» **What you need to do**
The answer must be an exact copy of the lines from the one containing "U1 pin IN: VEXT -> AGND" through the last line of the records, with no pictures.

» **Records to use**

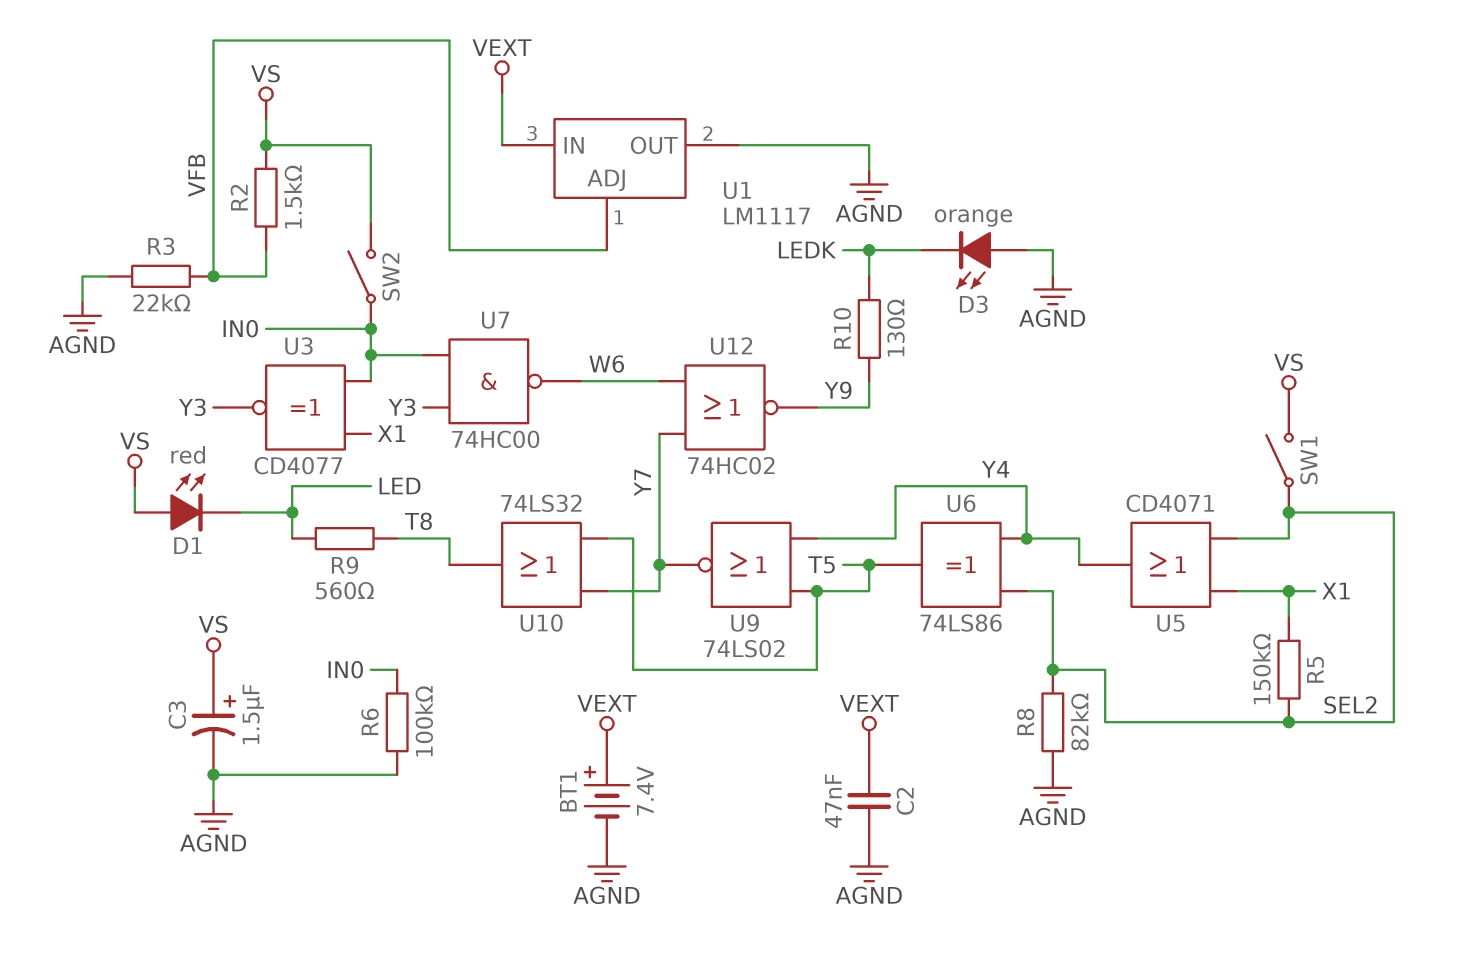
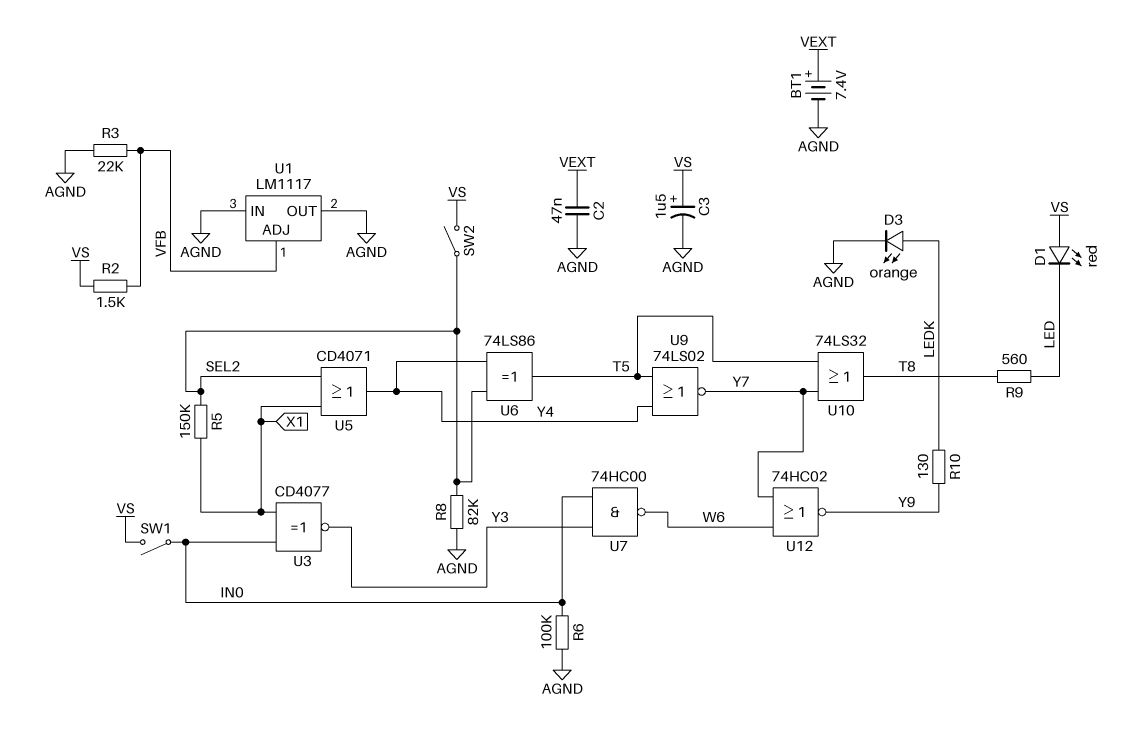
D3: LED orange (A AGND, K LEDK) -> LED orange (A LEDK, K AGND)
SW1: switch (SEL2, VS) -> switch (IN0, VS)
SW2: switch (IN0, VS) -> switch (SEL2, VS)
U1 pin IN: VEXT -> AGND

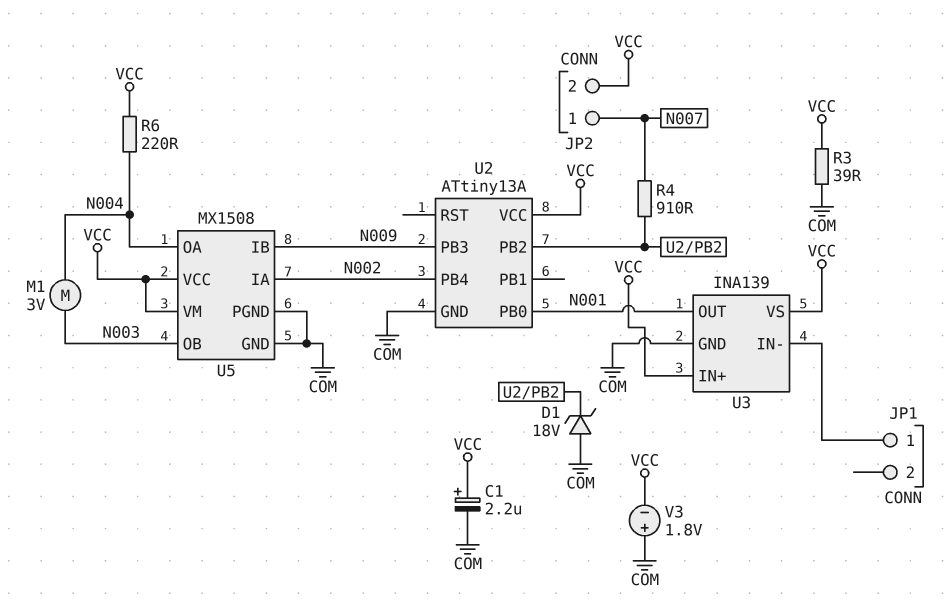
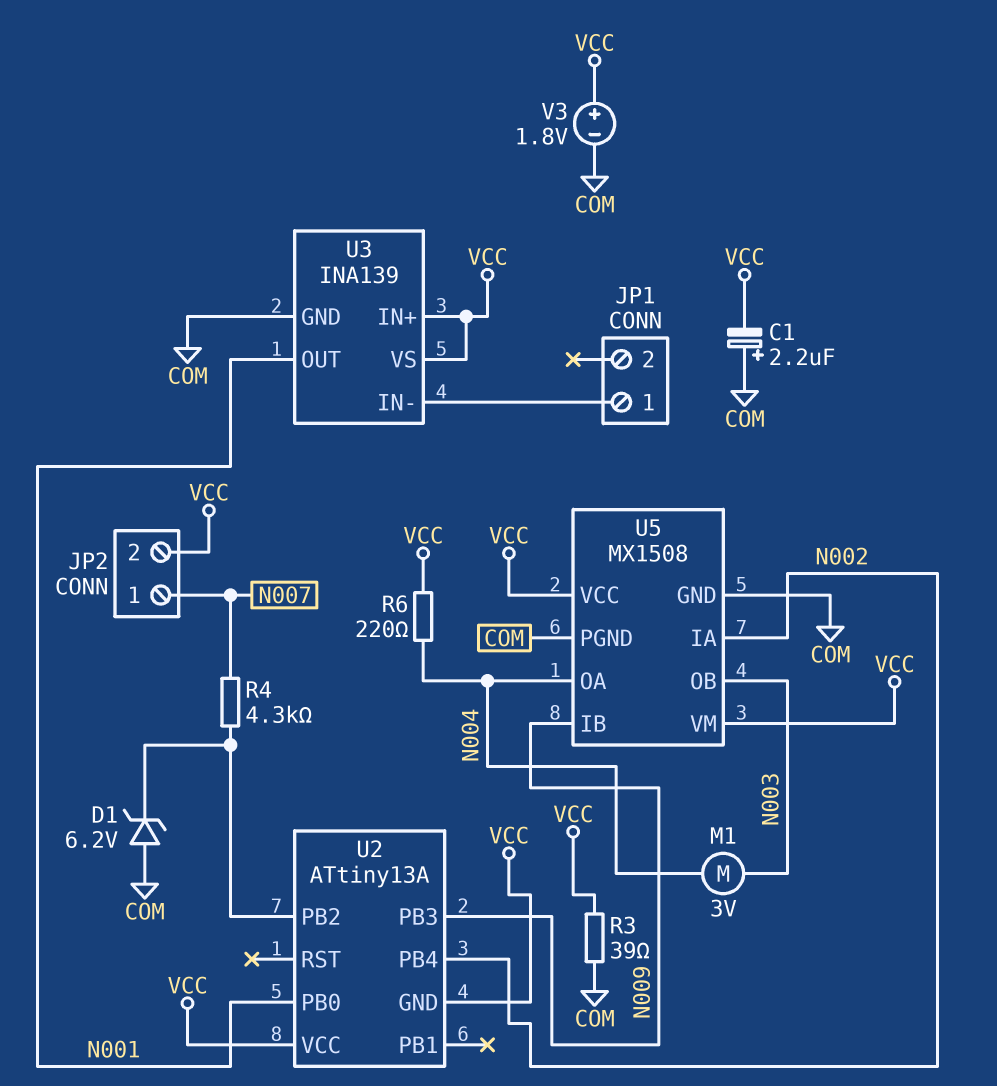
C1: 2.2uF (plus VCC, minus COM) -> 2.2uF (plus COM, minus VCC)
D1: zener 18V (A COM, K U2/PB2) -> zener 6.2V (A COM, K U2/PB2)
R4: 910 (N007, U2/PB2) -> 4.3k (N007, U2/PB2)
U2 pin GND: COM -> VCC
V3: 1.8V (plus COM, minus VCC) -> 1.8V (plus VCC, minus COM)

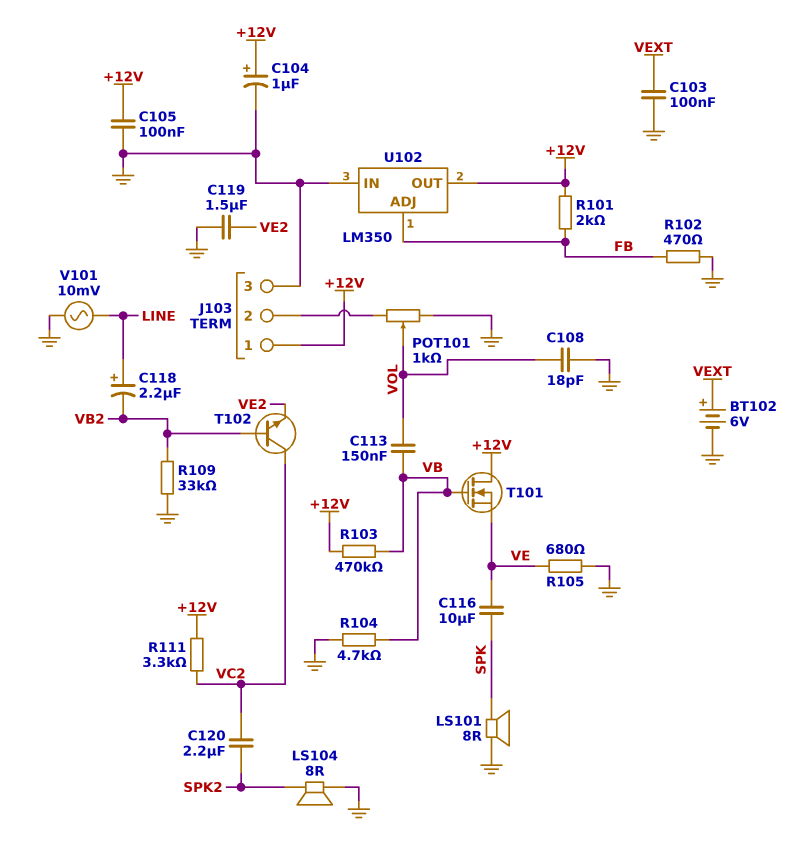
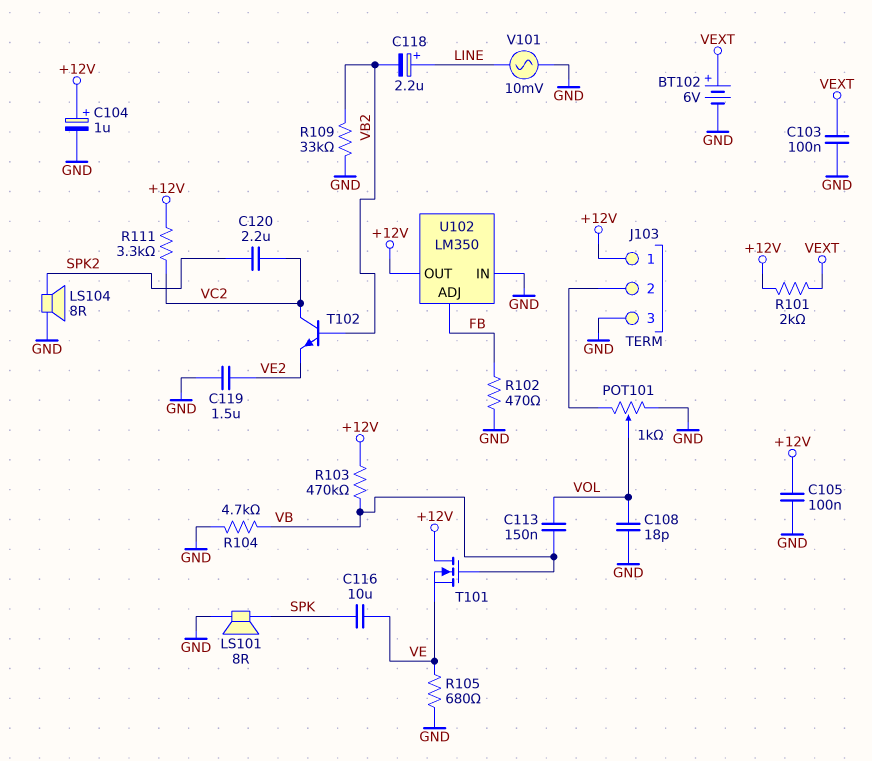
R101: 2k (+12V, FB) -> 2k (+12V, VEXT)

» **Task result**
U1 pin IN: VEXT -> AGND

C1: 2.2uF (plus VCC, minus COM) -> 2.2uF (plus COM, minus VCC)
D1: zener 18V (A COM, K U2/PB2) -> zener 6.2V (A COM, K U2/PB2)
R4: 910 (N007, U2/PB2) -> 4.3k (N007, U2/PB2)
U2 pin GND: COM -> VCC
V3: 1.8V (plus COM, minus VCC) -> 1.8V (plus VCC, minus COM)

R101: 2k (+12V, FB) -> 2k (+12V, VEXT)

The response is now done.